Try it: After finding the line with "U1 pin IN: AUX2 -> +15V" in the entries below, retype exactly each line from there through the line with "U4 pin GND: RESET -> GND", including that final line.

Records to use:
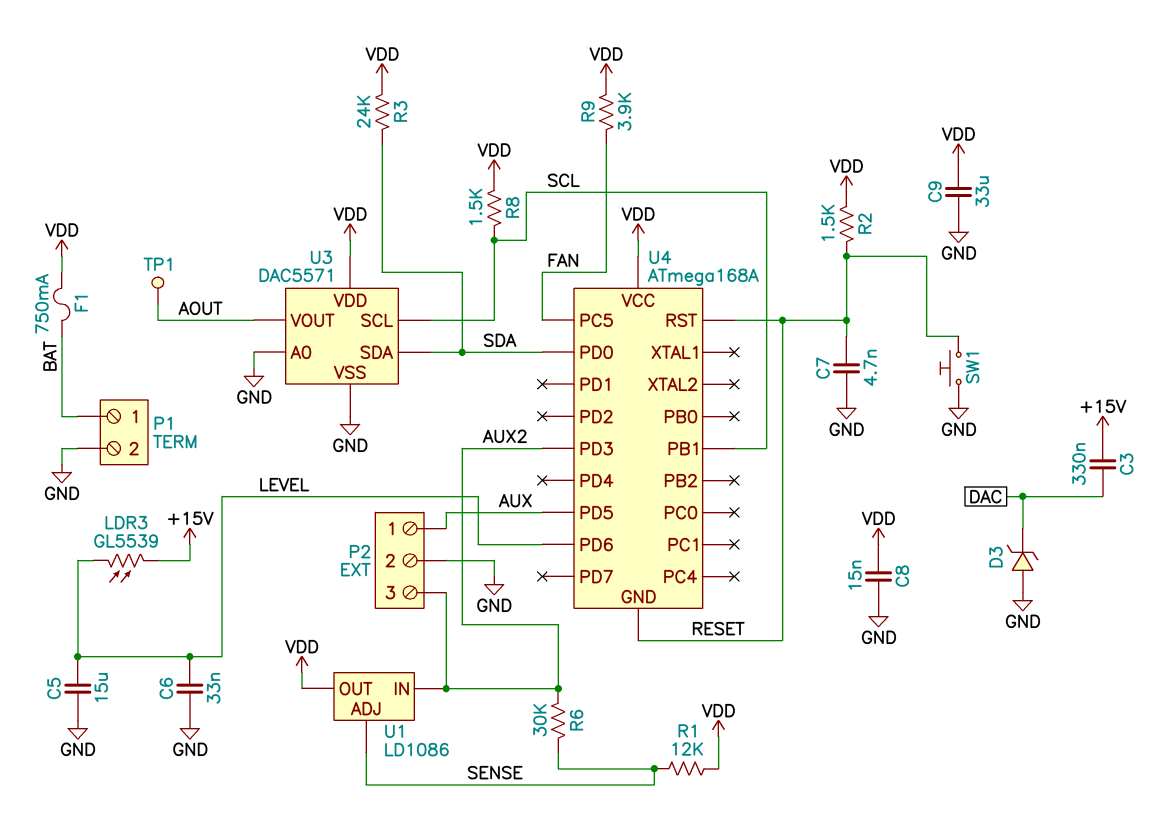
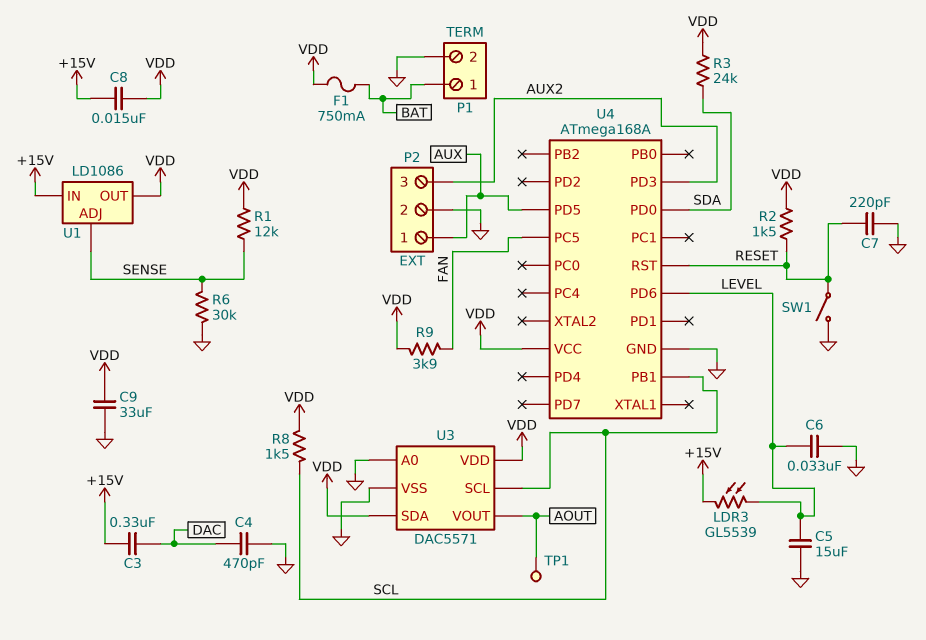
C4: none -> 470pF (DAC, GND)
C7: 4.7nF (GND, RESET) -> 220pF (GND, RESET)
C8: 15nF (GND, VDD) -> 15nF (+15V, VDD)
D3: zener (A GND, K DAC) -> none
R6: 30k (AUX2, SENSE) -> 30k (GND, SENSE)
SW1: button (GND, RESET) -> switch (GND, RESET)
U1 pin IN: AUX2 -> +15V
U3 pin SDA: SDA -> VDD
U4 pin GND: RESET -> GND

--

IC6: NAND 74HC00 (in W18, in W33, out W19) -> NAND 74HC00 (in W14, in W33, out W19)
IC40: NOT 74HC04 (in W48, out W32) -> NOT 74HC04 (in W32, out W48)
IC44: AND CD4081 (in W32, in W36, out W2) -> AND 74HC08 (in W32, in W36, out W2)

---

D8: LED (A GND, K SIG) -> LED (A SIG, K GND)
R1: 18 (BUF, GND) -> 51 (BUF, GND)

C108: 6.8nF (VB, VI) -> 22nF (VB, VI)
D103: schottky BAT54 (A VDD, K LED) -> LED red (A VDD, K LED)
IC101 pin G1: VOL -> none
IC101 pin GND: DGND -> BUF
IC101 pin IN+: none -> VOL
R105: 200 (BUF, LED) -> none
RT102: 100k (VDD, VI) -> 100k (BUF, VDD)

Result of this exercise:
U1 pin IN: AUX2 -> +15V
U3 pin SDA: SDA -> VDD
U4 pin GND: RESET -> GND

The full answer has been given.